The first line of the data below and every line after it, through the one with "Someone put down the LEAF-GREEN MILK", must be transcribed without change.

[[ SUPPLIED RECORDS, beginning ]]

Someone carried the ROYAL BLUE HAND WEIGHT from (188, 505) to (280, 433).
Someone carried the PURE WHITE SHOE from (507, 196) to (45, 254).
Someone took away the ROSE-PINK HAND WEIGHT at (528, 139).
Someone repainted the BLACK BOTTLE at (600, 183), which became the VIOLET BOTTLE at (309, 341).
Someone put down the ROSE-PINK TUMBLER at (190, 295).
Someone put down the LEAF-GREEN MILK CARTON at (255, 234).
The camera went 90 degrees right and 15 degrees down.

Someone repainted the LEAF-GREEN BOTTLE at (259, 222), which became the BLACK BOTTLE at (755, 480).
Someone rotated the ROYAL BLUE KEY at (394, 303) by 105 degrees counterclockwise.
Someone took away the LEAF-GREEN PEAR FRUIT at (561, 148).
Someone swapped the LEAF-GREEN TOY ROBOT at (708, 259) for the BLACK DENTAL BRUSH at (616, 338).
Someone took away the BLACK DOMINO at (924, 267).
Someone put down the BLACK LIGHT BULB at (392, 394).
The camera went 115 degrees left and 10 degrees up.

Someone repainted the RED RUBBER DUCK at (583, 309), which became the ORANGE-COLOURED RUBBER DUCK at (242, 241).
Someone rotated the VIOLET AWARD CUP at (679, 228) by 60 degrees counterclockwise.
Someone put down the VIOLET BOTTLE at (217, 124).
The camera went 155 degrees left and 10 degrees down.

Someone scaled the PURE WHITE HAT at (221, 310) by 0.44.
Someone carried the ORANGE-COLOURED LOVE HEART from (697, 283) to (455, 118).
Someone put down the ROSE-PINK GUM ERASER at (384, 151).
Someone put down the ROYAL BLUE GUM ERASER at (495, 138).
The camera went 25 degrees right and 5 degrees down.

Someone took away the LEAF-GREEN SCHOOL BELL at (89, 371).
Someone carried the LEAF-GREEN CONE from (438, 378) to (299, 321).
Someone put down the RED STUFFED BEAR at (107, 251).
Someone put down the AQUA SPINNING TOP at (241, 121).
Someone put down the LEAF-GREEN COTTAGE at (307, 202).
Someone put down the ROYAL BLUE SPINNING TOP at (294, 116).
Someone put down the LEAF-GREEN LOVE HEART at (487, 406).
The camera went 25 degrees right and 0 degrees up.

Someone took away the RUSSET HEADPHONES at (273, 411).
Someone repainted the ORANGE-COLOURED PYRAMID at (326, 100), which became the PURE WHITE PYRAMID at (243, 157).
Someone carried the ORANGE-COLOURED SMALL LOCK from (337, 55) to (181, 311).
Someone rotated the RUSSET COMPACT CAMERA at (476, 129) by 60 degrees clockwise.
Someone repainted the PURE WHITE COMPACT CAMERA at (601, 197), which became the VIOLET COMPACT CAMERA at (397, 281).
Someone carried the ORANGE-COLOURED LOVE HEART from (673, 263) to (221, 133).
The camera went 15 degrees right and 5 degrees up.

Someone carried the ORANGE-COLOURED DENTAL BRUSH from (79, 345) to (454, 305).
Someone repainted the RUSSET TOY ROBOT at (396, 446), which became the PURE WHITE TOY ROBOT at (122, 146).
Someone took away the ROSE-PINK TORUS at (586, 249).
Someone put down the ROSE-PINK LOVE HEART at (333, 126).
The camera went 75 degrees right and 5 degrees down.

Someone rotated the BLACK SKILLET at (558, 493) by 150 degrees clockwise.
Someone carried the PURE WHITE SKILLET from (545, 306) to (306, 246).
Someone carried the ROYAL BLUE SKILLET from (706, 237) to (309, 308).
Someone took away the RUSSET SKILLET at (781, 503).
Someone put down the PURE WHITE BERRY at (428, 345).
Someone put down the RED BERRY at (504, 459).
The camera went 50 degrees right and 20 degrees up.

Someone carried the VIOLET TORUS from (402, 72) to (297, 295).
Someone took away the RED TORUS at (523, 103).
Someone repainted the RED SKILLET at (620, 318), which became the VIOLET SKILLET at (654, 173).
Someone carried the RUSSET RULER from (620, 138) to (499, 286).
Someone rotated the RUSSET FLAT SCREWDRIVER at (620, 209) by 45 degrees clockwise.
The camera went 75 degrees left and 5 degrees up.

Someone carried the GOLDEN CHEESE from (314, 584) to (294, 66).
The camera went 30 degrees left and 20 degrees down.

[[ SUPPLIED RECORDS, end ]]

SOLUTION TO THE PROBLEM:
Someone carried the ROYAL BLUE HAND WEIGHT from (188, 505) to (280, 433).
Someone carried the PURE WHITE SHOE from (507, 196) to (45, 254).
Someone took away the ROSE-PINK HAND WEIGHT at (528, 139).
Someone repainted the BLACK BOTTLE at (600, 183), which became the VIOLET BOTTLE at (309, 341).
Someone put down the ROSE-PINK TUMBLER at (190, 295).
Someone put down the LEAF-GREEN MILK CARTON at (255, 234).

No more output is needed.